Entries taken from a collection:
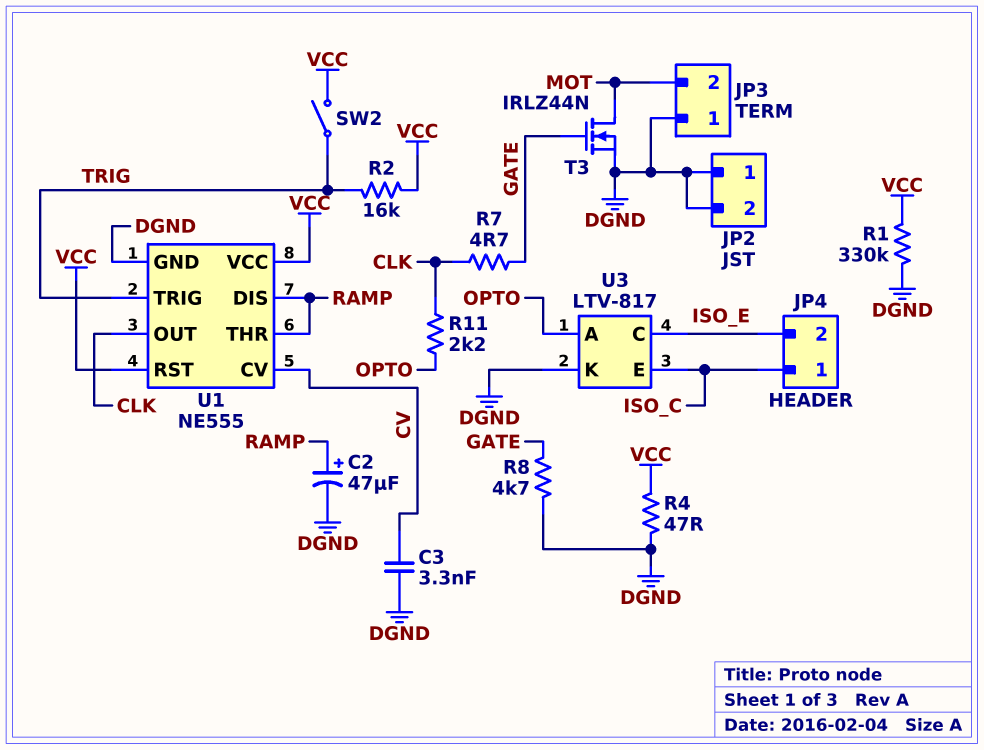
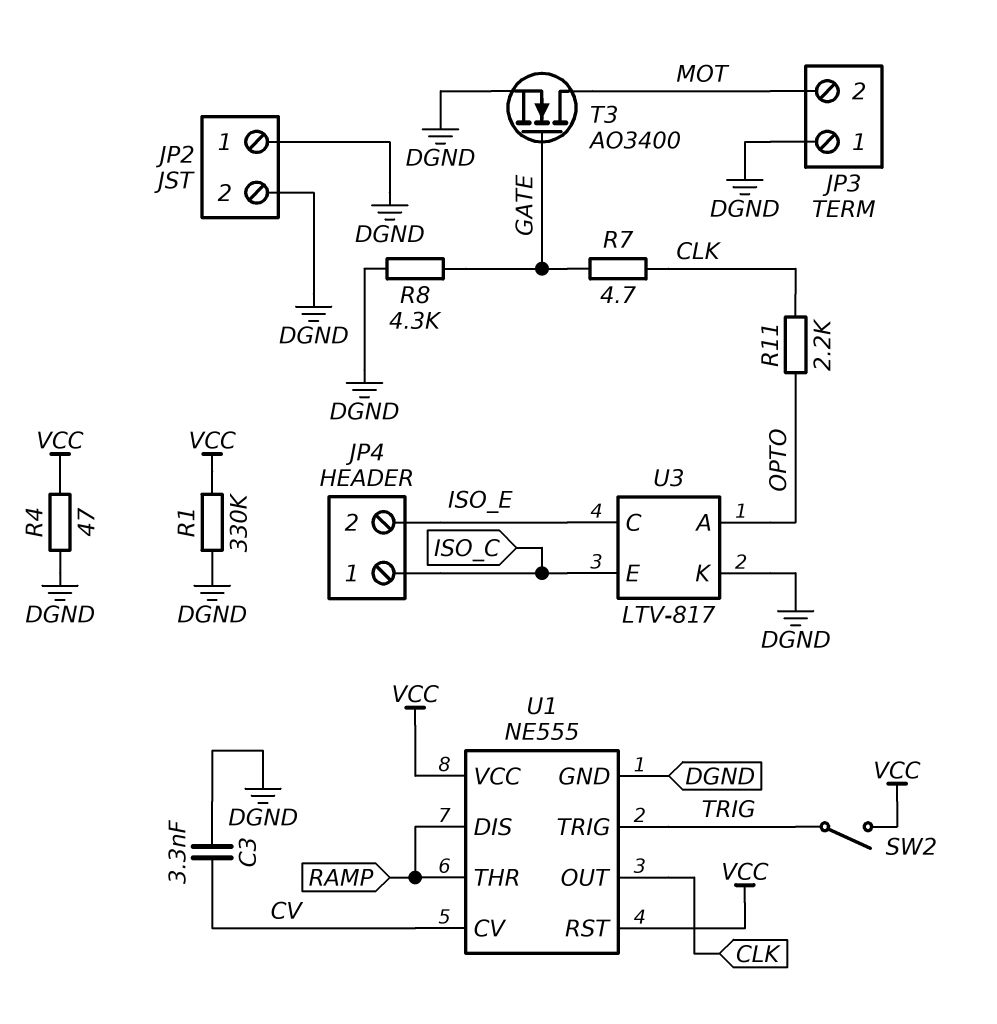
C2: 47uF (plus RAMP, minus DGND) -> none
R2: 16k (TRIG, VCC) -> none
R8: 4.7k (DGND, GATE) -> 4.3k (DGND, GATE)
T3: NMOS IRLZ44N (G GATE, D MOT, S DGND) -> NMOS AO3400 (G GATE, D MOT, S DGND)

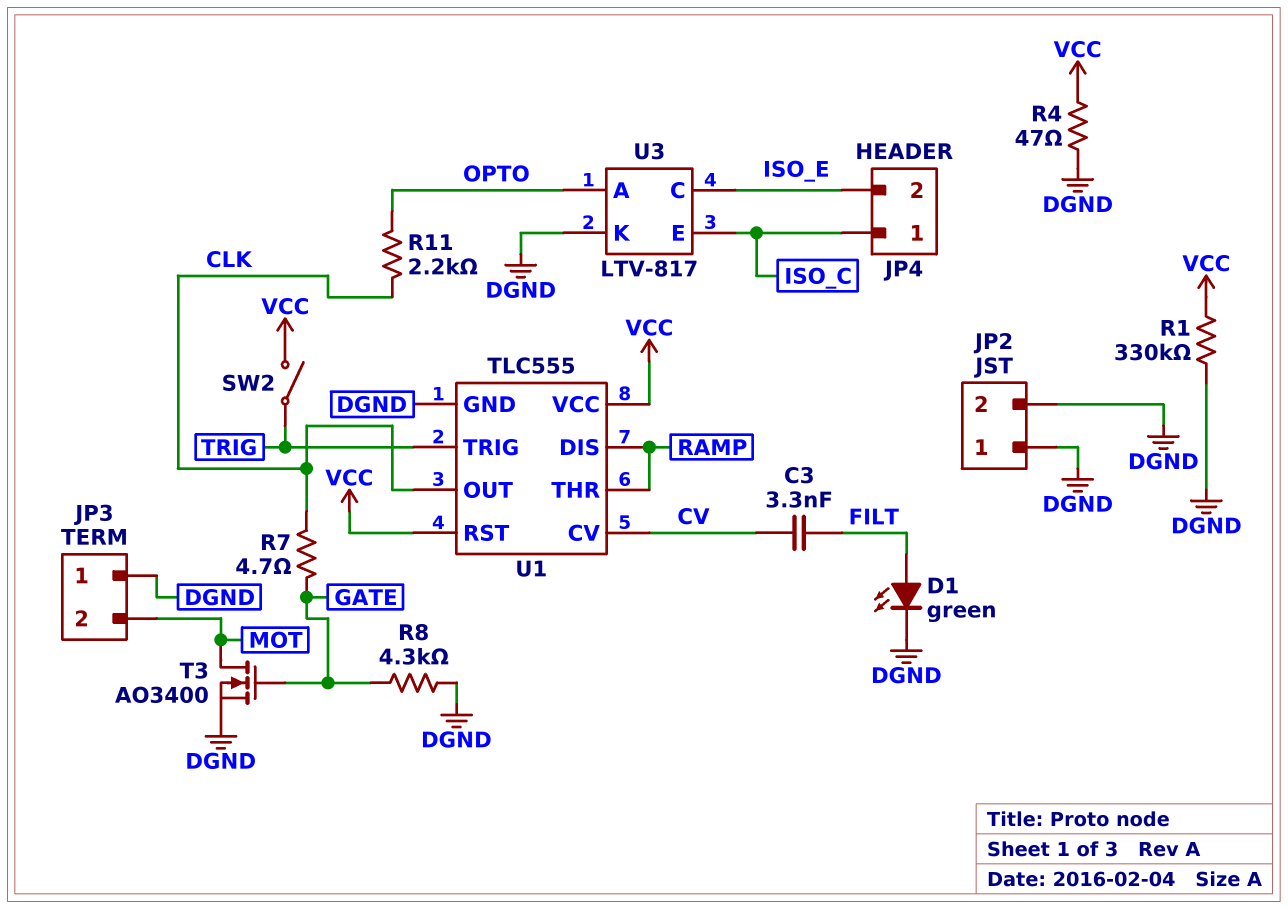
C3: 3.3nF (CV, DGND) -> 3.3nF (CV, FILT)
D1: none -> LED green (A FILT, K DGND)
U1: NE555 -> TLC555

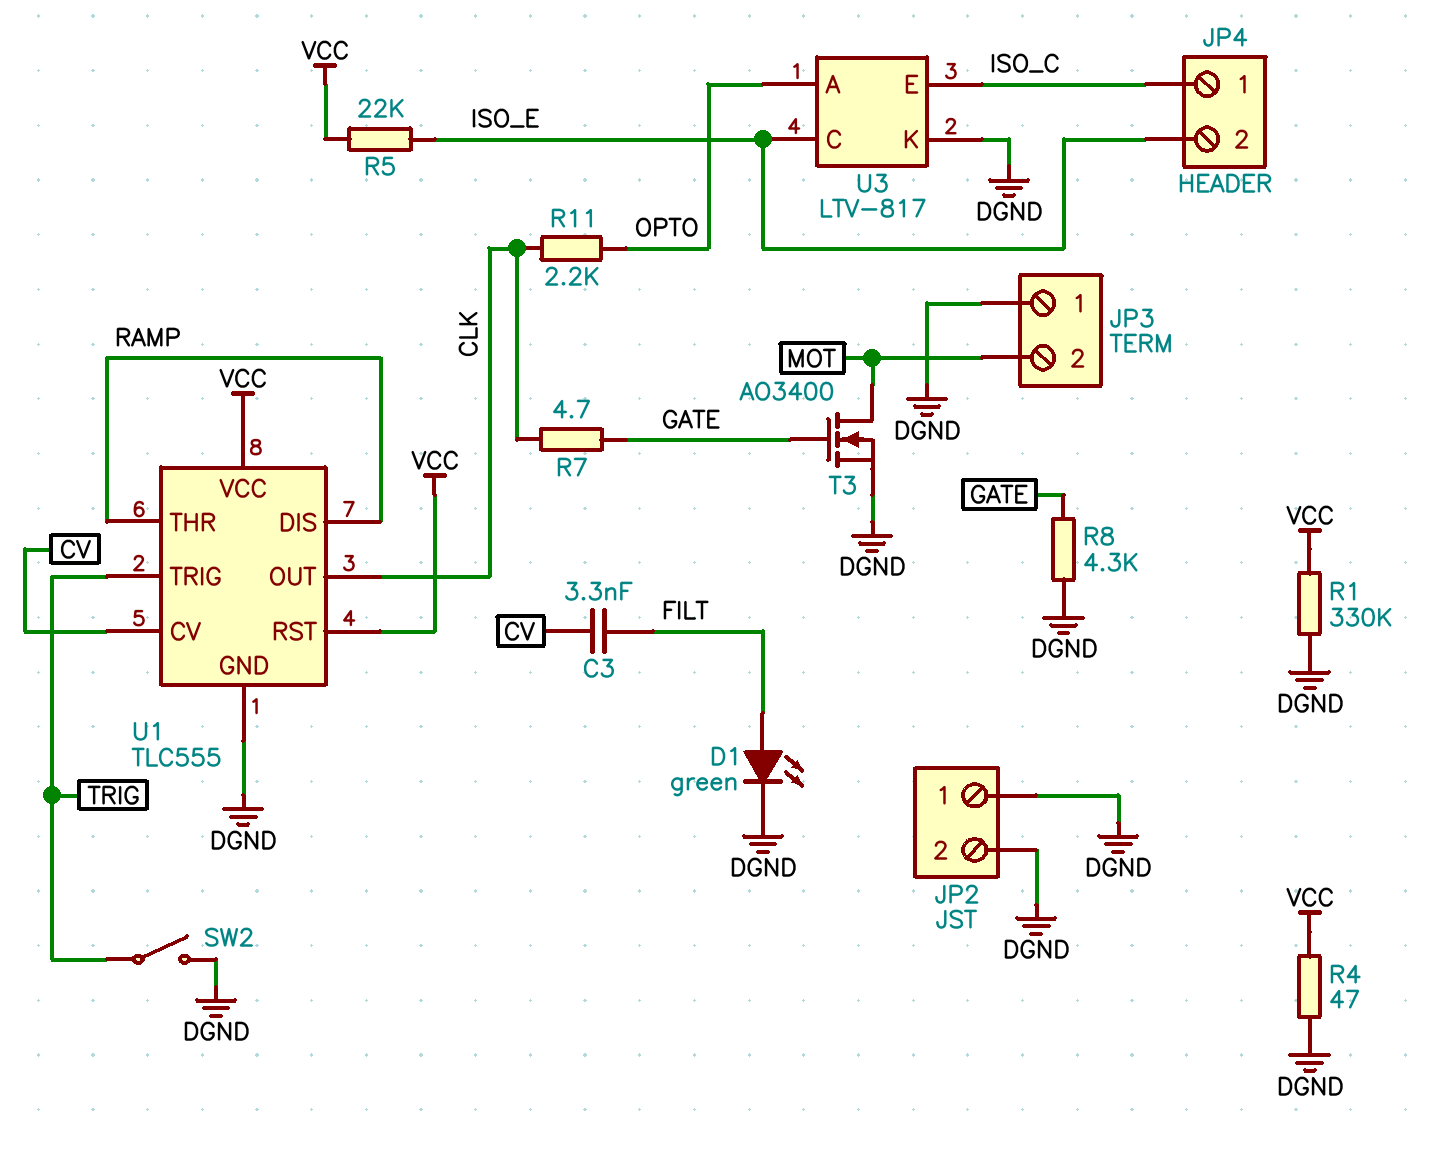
R5: none -> 22k (ISO_E, VCC)
SW2: switch (TRIG, VCC) -> switch (DGND, TRIG)

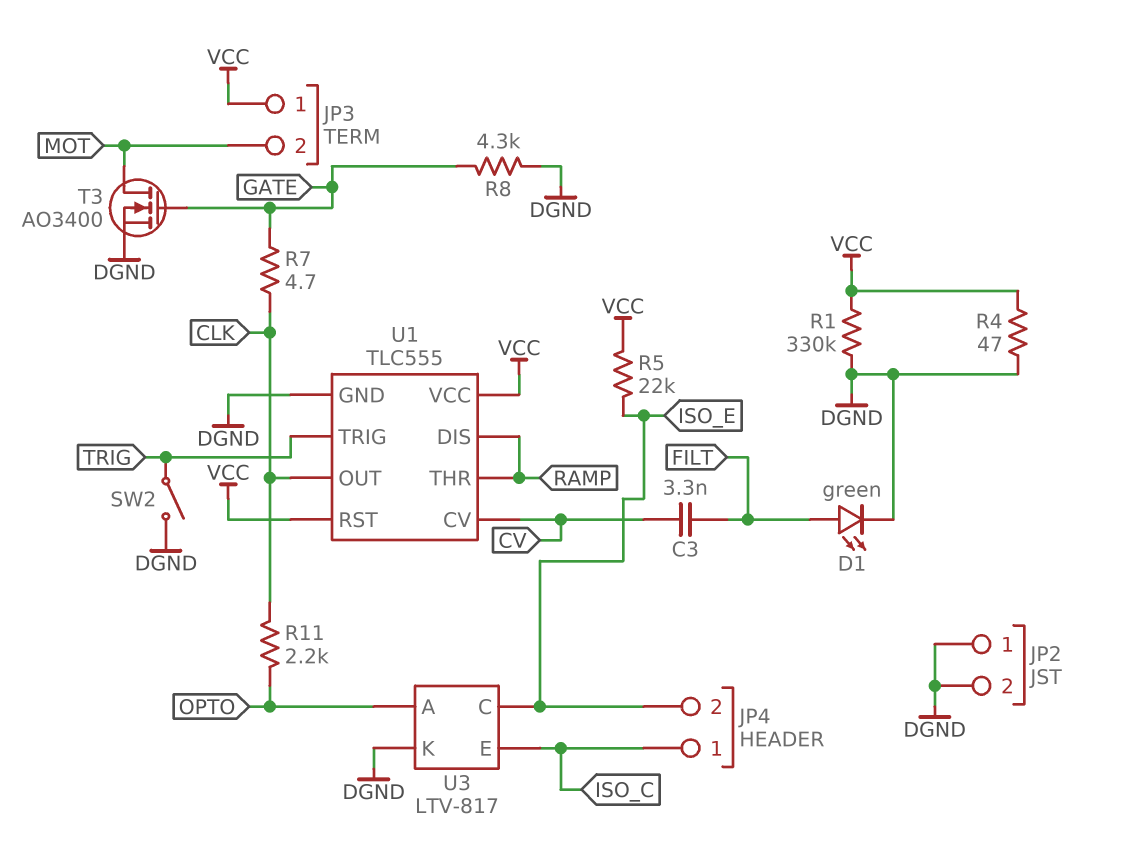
JP3 pin 1: DGND -> VCC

> [What this task involves]: Retype all the data exactly. Omit pictures.

> [Completed exercise]:
C2: 47uF (plus RAMP, minus DGND) -> none
R2: 16k (TRIG, VCC) -> none
R8: 4.7k (DGND, GATE) -> 4.3k (DGND, GATE)
T3: NMOS IRLZ44N (G GATE, D MOT, S DGND) -> NMOS AO3400 (G GATE, D MOT, S DGND)

C3: 3.3nF (CV, DGND) -> 3.3nF (CV, FILT)
D1: none -> LED green (A FILT, K DGND)
U1: NE555 -> TLC555

R5: none -> 22k (ISO_E, VCC)
SW2: switch (TRIG, VCC) -> switch (DGND, TRIG)

JP3 pin 1: DGND -> VCC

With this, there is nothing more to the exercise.